▼

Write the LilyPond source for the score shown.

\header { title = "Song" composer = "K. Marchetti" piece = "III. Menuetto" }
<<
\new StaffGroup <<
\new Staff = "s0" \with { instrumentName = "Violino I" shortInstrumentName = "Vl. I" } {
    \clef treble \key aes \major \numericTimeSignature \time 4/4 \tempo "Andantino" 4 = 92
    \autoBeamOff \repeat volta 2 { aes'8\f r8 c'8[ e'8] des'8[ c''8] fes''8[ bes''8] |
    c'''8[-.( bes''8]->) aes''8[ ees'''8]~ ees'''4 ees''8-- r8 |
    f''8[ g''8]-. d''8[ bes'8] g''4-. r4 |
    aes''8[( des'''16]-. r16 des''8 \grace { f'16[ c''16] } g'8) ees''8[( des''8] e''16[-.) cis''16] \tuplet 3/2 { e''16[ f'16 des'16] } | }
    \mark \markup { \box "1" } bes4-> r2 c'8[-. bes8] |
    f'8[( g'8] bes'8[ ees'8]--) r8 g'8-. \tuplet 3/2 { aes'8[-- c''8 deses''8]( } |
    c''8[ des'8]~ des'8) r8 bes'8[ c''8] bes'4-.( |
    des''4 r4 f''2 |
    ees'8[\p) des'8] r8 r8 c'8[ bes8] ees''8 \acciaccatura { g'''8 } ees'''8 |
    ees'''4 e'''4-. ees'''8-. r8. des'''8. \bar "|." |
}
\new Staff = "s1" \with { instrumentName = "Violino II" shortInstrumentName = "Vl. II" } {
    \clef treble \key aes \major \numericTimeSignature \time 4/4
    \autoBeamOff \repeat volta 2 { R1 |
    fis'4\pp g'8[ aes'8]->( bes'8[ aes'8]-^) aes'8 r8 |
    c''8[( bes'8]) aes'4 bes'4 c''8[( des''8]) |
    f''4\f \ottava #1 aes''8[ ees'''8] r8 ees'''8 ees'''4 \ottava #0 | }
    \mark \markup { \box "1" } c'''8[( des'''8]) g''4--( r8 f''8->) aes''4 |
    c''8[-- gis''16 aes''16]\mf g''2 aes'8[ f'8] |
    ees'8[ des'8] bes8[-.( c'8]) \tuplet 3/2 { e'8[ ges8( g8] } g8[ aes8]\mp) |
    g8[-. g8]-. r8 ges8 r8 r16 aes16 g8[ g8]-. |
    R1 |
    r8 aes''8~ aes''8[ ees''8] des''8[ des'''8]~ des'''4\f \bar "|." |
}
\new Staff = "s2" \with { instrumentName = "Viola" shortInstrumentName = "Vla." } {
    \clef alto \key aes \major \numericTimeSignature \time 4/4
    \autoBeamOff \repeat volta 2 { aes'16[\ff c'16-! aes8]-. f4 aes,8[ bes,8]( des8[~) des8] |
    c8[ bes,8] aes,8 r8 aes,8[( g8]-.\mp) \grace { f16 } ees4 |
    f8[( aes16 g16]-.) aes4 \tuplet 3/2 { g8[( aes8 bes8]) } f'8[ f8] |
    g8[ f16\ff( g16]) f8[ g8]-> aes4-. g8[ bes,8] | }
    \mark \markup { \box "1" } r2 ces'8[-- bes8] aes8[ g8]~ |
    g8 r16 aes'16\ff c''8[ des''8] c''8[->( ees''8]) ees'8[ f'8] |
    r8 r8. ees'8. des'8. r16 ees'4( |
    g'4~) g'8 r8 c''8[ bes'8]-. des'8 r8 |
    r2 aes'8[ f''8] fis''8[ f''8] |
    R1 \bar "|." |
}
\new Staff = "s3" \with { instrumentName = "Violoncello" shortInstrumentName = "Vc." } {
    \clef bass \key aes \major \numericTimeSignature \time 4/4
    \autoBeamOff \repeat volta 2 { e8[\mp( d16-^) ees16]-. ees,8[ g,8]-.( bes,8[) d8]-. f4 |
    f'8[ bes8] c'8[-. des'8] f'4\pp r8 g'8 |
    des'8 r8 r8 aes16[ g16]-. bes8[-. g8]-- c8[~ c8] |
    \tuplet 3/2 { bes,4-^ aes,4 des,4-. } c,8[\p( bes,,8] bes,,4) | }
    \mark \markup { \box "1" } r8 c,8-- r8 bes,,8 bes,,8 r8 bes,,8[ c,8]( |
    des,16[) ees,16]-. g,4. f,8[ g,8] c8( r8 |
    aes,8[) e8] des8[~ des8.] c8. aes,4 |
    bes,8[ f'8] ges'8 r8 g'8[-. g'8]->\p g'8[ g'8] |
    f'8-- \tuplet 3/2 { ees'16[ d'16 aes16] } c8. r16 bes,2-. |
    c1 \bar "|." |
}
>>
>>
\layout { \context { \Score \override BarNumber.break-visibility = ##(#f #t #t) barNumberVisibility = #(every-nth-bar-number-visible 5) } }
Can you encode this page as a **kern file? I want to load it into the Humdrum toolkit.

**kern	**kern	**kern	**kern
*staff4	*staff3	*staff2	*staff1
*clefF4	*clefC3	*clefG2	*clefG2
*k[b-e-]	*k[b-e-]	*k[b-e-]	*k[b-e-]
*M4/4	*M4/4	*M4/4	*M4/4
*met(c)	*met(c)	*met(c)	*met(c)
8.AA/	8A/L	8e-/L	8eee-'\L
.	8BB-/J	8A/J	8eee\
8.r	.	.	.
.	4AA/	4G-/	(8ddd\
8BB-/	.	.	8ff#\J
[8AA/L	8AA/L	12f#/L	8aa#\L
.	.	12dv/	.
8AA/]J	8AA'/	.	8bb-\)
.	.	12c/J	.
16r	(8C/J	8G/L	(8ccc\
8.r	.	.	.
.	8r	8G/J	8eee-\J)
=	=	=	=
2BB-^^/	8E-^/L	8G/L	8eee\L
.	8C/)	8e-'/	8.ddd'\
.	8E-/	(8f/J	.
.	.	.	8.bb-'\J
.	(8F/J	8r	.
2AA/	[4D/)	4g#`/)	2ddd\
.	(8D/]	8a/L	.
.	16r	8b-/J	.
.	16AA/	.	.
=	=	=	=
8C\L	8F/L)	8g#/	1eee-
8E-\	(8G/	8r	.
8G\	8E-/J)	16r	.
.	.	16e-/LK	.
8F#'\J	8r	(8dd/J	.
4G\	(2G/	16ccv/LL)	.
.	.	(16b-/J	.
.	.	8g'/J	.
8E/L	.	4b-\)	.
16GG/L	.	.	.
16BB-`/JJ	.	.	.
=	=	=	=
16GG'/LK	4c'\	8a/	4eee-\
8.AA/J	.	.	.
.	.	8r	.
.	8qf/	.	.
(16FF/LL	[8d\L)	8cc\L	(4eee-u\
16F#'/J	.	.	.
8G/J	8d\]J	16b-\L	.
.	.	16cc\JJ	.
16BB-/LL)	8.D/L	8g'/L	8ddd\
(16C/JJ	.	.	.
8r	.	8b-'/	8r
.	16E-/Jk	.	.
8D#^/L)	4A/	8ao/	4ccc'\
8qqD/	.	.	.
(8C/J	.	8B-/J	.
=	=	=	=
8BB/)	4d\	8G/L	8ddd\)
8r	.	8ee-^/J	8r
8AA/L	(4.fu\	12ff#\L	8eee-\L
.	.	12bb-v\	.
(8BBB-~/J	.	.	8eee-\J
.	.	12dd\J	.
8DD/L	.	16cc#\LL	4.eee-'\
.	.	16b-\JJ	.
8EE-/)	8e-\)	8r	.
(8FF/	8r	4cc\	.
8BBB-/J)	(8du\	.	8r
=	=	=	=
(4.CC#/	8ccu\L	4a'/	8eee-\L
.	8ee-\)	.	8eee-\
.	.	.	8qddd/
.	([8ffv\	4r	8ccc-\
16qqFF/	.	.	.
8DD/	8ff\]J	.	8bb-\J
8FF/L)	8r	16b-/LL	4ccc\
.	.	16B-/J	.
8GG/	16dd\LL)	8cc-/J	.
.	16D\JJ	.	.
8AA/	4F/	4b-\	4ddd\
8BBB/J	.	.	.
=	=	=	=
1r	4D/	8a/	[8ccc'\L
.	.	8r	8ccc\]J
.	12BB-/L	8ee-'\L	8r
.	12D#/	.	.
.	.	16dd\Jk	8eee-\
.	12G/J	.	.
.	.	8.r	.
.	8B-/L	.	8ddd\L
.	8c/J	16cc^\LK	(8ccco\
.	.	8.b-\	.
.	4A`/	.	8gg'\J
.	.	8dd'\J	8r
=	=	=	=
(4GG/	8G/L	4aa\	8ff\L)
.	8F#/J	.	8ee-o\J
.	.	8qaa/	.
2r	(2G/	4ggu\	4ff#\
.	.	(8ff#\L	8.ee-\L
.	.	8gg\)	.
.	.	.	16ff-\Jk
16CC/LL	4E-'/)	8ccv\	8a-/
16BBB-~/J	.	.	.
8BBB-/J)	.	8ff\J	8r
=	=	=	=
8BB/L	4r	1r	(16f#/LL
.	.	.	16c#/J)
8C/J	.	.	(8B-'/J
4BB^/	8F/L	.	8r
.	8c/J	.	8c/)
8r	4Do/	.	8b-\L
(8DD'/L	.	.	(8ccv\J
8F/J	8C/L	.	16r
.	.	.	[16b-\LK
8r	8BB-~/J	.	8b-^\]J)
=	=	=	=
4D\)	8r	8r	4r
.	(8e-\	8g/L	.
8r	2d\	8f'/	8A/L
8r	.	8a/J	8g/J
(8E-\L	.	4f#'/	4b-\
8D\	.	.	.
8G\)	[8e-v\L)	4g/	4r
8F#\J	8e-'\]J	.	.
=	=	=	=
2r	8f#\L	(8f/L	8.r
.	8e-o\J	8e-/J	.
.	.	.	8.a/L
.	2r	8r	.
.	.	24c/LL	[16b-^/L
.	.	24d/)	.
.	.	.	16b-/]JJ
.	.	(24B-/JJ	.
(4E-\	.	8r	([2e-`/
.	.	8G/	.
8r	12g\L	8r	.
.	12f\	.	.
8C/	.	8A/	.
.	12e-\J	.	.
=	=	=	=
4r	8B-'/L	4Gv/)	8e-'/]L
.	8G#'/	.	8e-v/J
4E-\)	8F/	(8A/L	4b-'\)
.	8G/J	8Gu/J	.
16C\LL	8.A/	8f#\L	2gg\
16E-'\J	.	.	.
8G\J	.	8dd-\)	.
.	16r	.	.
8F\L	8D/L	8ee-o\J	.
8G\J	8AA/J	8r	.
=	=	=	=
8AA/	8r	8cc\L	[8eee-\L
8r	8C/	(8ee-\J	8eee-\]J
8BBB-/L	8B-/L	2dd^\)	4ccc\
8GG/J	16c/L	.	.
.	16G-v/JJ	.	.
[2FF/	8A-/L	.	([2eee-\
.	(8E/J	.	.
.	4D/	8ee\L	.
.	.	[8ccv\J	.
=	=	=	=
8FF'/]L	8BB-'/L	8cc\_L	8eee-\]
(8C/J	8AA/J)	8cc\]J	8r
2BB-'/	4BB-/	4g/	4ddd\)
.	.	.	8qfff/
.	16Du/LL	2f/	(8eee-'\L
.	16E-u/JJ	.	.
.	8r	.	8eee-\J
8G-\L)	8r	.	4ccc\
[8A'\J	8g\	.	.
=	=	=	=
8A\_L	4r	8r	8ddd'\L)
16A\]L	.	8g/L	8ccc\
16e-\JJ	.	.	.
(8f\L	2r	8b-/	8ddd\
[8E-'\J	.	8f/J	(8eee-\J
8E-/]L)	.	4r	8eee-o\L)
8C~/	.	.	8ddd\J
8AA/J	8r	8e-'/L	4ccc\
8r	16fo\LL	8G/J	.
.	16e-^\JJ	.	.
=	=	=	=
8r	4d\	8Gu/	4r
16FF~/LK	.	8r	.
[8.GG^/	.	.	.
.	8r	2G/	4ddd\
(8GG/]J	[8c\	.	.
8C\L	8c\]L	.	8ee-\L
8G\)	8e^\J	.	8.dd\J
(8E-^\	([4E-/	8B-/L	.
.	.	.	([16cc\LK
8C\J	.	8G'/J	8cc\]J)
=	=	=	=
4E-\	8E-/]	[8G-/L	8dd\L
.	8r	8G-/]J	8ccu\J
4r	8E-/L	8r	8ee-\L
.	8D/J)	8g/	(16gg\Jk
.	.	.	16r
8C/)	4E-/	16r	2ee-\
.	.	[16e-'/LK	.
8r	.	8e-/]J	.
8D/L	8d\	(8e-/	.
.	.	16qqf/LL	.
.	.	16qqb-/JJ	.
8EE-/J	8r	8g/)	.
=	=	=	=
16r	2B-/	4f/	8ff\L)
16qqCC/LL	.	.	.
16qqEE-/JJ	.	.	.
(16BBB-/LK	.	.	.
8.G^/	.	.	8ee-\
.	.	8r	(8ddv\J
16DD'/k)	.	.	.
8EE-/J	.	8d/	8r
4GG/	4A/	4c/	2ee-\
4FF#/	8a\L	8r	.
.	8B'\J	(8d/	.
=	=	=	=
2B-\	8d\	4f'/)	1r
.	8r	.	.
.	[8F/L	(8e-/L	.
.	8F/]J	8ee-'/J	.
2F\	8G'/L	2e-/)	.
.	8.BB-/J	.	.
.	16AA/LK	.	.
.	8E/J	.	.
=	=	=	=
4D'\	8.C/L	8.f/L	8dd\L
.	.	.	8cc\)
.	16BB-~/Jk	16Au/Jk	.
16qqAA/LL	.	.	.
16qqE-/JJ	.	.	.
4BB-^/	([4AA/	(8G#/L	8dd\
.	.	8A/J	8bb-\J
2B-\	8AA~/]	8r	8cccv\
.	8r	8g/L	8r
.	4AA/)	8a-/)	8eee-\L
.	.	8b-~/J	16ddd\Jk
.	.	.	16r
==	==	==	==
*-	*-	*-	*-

▲

** DO THIS **
Which lines in the items above contain the string "instrumentName"? Show each one in full.

** WORKED SOLUTION **
\new Staff = "s0" \with { instrumentName = "Violino I" shortInstrumentName = "Vl. I" } {
\new Staff = "s1" \with { instrumentName = "Violino II" shortInstrumentName = "Vl. II" } {
\new Staff = "s2" \with { instrumentName = "Viola" shortInstrumentName = "Vla." } {
\new Staff = "s3" \with { instrumentName = "Violoncello" shortInstrumentName = "Vc." } {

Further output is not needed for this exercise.